--- Given information Enclosed Below ---

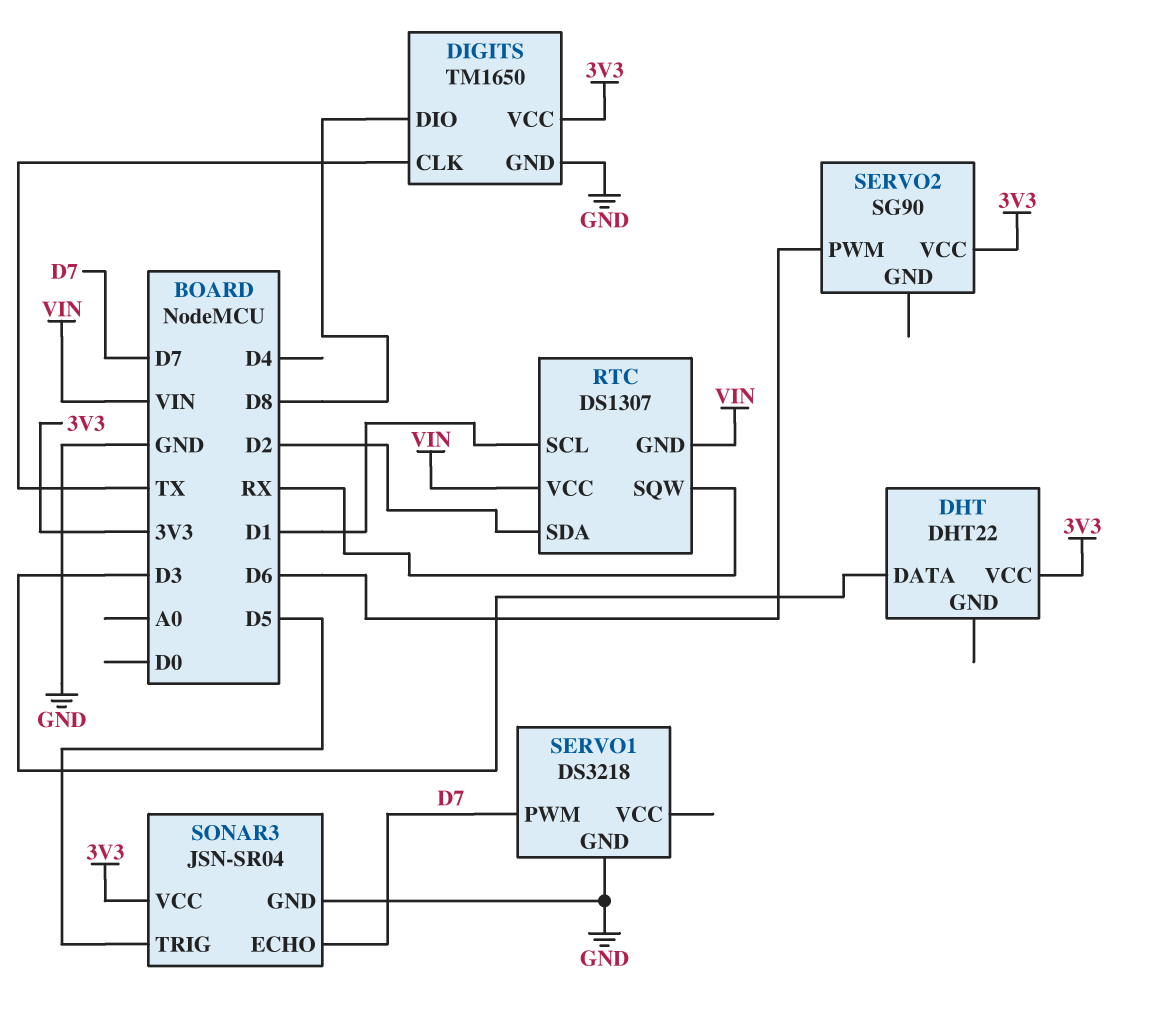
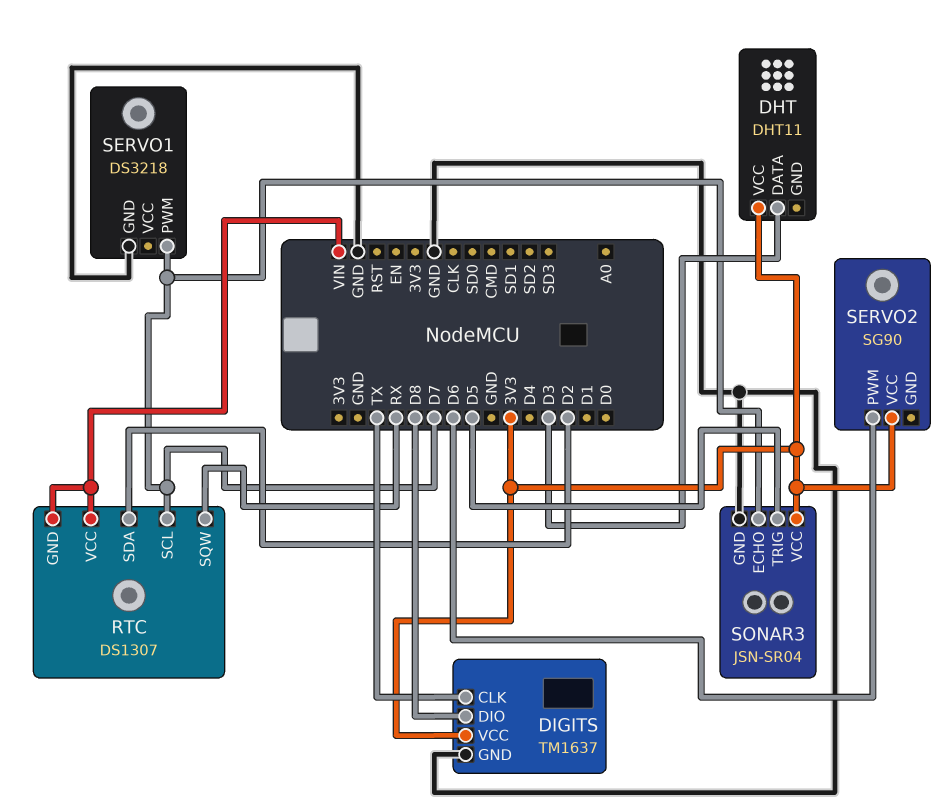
DHT: DHT22 -> DHT11
DIGITS: TM1650 -> TM1637
RTC pin SCL: D1 -> D7

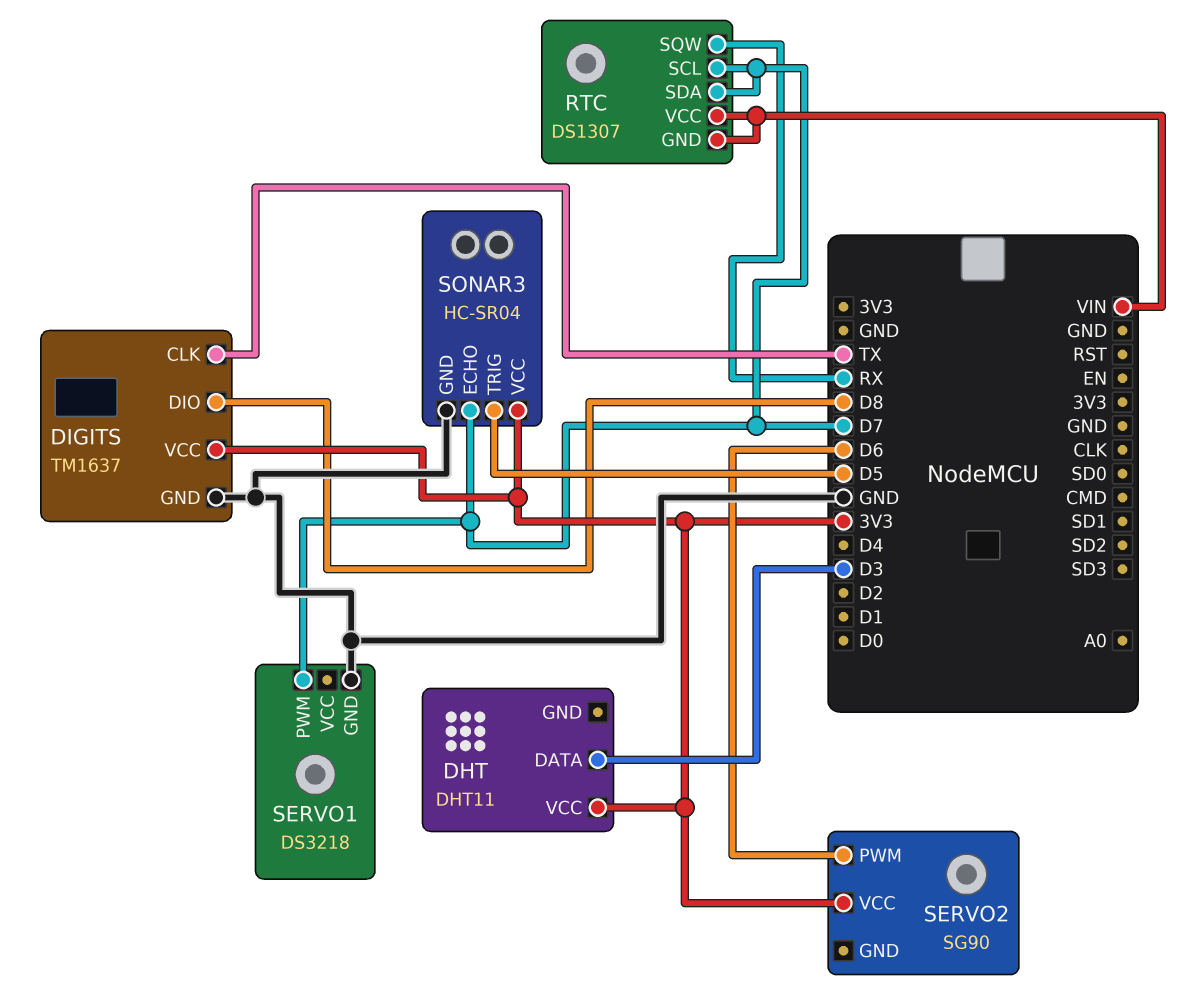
RTC pin SDA: D2 -> D7
SONAR3: JSN-SR04 -> HC-SR04

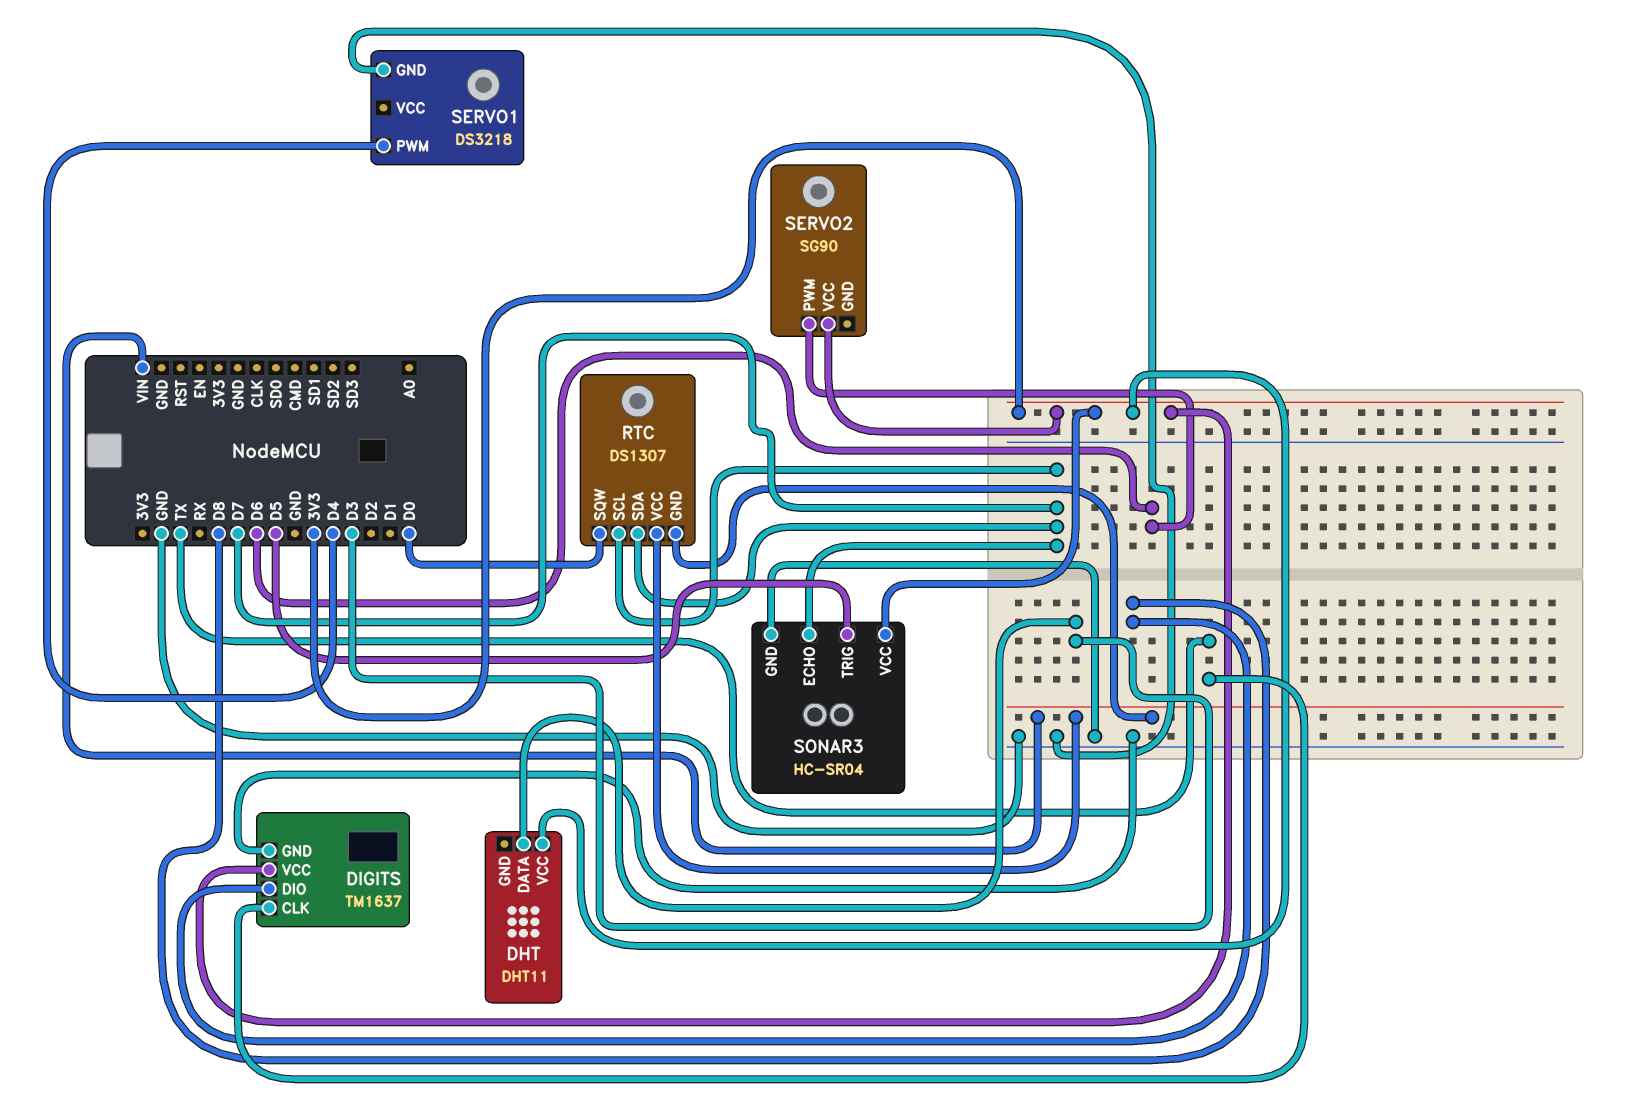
RTC pin SQW: RX -> D0
SERVO1 pin PWM: D7 -> D4

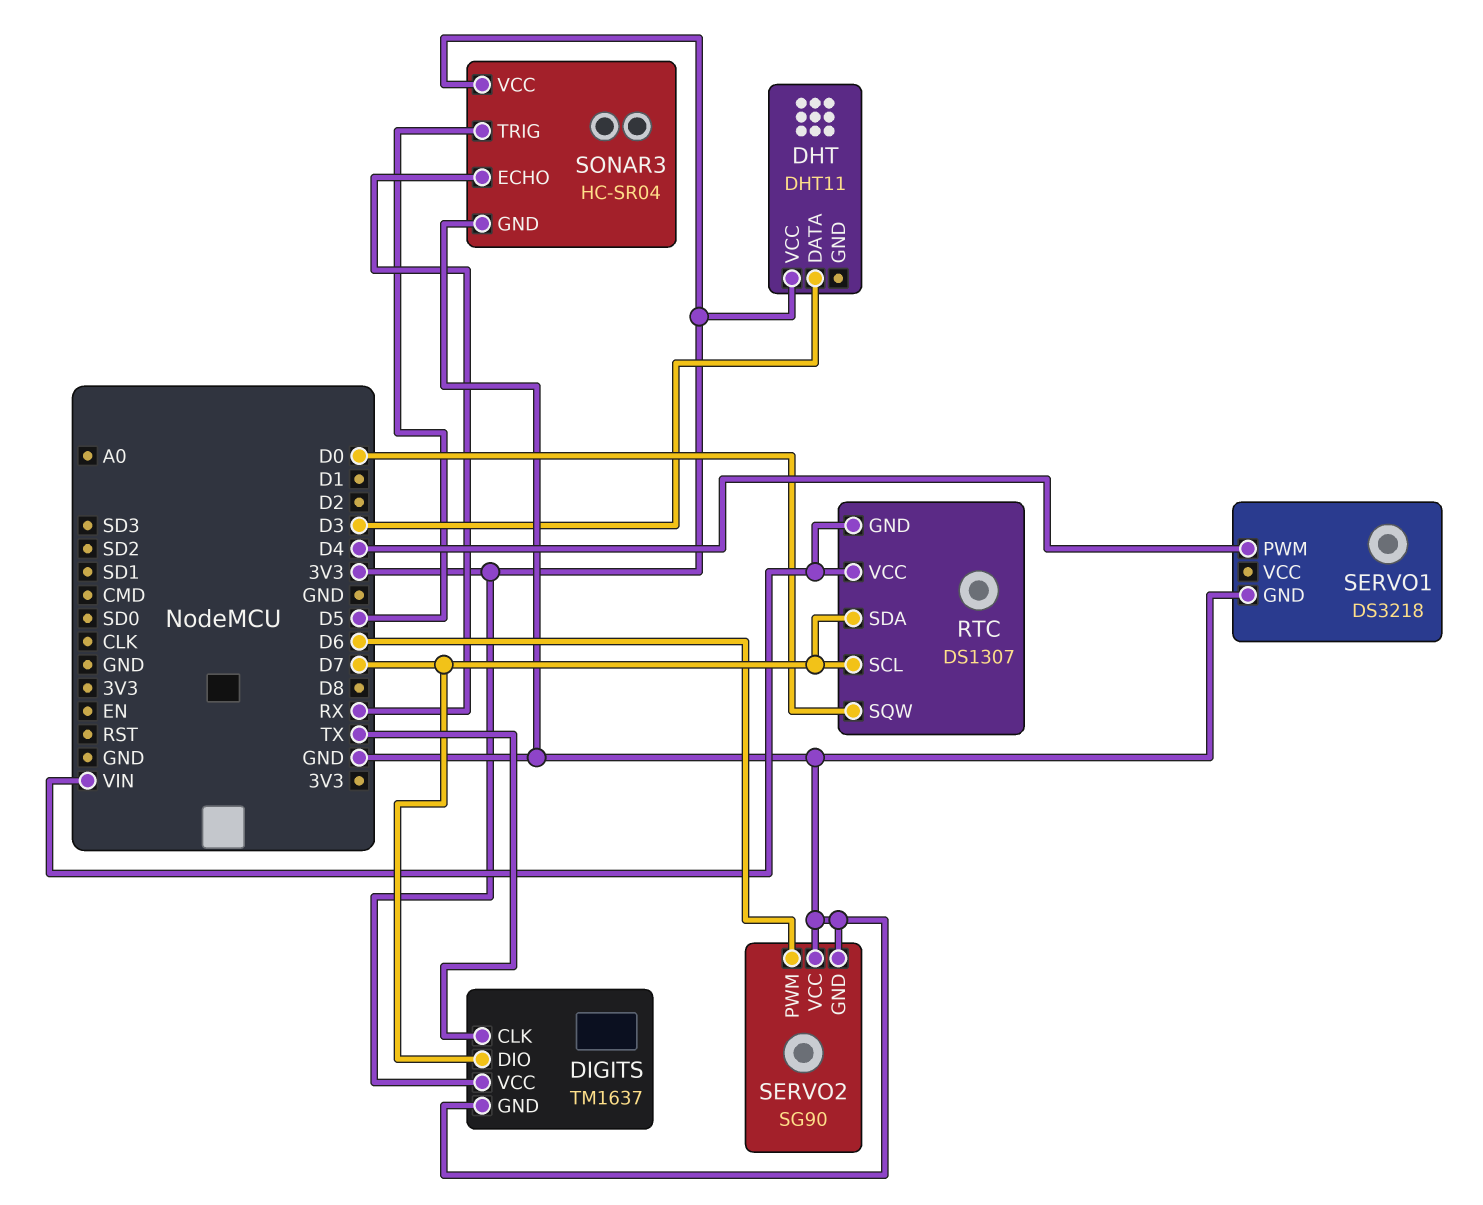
DIGITS pin DIO: D8 -> D7
SERVO2 pin GND: none -> GND
SERVO2 pin VCC: 3V3 -> GND
SONAR3 pin ECHO: D7 -> RX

--- End of Enclosed Given information ---

Set every line of the records down again exactly, and exclude all pictures.

DHT: DHT22 -> DHT11
DIGITS: TM1650 -> TM1637
RTC pin SCL: D1 -> D7

RTC pin SDA: D2 -> D7
SONAR3: JSN-SR04 -> HC-SR04

RTC pin SQW: RX -> D0
SERVO1 pin PWM: D7 -> D4

DIGITS pin DIO: D8 -> D7
SERVO2 pin GND: none -> GND
SERVO2 pin VCC: 3V3 -> GND
SONAR3 pin ECHO: D7 -> RX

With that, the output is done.